● WORK INSTRUCTION
Would you return, word for word, the lines of the data below from the line with "IC3 pin IA: IC1/PB3 -> IC1/PB1" through the line with "C102: 100uF (+9V, GND)", and no others?

● Change detection outputs

__________________________________________________

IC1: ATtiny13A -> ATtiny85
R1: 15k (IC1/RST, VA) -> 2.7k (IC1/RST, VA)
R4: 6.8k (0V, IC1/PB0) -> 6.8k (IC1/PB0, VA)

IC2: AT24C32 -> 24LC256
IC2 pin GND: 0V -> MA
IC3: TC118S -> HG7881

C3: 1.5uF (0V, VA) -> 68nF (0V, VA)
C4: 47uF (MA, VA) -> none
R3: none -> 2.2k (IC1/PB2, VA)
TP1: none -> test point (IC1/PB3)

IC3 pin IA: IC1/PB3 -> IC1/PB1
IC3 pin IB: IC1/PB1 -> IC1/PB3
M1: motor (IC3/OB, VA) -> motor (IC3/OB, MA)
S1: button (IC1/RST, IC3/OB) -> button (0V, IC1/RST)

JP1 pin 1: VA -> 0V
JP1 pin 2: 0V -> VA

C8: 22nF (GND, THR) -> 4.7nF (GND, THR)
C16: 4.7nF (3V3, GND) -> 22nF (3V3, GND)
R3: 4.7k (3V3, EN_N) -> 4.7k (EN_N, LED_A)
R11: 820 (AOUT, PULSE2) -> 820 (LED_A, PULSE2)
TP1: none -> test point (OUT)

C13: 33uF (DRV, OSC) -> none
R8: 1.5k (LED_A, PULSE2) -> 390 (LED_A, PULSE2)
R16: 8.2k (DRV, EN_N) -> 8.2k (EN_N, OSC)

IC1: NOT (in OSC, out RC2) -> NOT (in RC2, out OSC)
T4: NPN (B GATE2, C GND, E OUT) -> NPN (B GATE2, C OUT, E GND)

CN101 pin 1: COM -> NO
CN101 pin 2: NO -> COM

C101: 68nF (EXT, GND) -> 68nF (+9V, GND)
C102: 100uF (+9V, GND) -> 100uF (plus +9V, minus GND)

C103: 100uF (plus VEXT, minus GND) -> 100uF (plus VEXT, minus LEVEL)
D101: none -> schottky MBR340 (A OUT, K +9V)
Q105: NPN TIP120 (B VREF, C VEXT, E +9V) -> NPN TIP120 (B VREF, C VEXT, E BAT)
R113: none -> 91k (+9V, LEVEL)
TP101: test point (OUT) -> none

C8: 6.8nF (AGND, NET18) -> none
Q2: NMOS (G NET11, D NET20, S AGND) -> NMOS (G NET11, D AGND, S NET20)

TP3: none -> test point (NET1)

__________________________________________________

● RESPONSE TO THE TASK
IC3 pin IA: IC1/PB3 -> IC1/PB1
IC3 pin IB: IC1/PB1 -> IC1/PB3
M1: motor (IC3/OB, VA) -> motor (IC3/OB, MA)
S1: button (IC1/RST, IC3/OB) -> button (0V, IC1/RST)

JP1 pin 1: VA -> 0V
JP1 pin 2: 0V -> VA

C8: 22nF (GND, THR) -> 4.7nF (GND, THR)
C16: 4.7nF (3V3, GND) -> 22nF (3V3, GND)
R3: 4.7k (3V3, EN_N) -> 4.7k (EN_N, LED_A)
R11: 820 (AOUT, PULSE2) -> 820 (LED_A, PULSE2)
TP1: none -> test point (OUT)

C13: 33uF (DRV, OSC) -> none
R8: 1.5k (LED_A, PULSE2) -> 390 (LED_A, PULSE2)
R16: 8.2k (DRV, EN_N) -> 8.2k (EN_N, OSC)

IC1: NOT (in OSC, out RC2) -> NOT (in RC2, out OSC)
T4: NPN (B GATE2, C GND, E OUT) -> NPN (B GATE2, C OUT, E GND)

CN101 pin 1: COM -> NO
CN101 pin 2: NO -> COM

C101: 68nF (EXT, GND) -> 68nF (+9V, GND)
C102: 100uF (+9V, GND) -> 100uF (plus +9V, minus GND)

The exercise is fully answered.